→ REQUIRED TASK
Could you copy the entries below, from the line that contains "unwrapped [209, 888]" through the last entry, shifting every coordinate in the answers up by 34? Keep the requests and give only those lines.

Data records
⟨
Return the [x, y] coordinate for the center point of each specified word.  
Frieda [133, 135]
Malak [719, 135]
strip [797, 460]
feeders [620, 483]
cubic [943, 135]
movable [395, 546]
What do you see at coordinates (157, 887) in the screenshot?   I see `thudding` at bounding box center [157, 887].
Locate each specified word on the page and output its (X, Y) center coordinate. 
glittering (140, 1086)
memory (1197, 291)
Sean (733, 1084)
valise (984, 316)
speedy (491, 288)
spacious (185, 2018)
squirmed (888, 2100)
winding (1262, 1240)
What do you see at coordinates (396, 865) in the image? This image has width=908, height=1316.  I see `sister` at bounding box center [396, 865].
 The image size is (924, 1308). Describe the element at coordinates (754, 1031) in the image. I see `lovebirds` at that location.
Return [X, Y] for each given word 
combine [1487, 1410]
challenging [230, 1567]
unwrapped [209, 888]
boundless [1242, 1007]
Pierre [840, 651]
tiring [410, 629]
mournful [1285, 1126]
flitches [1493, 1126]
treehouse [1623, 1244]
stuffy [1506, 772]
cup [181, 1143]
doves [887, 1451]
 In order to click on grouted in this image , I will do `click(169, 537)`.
⟩
→ CORRECT OUTPUT
unwrapped [243, 922]
boundless [1276, 1041]
Pierre [874, 685]
tiring [444, 663]
mournful [1319, 1160]
flitches [1527, 1160]
treehouse [1657, 1278]
stuffy [1540, 806]
cup [215, 1177]
doves [921, 1485]
 In order to click on grouted in this image , I will do `click(203, 571)`.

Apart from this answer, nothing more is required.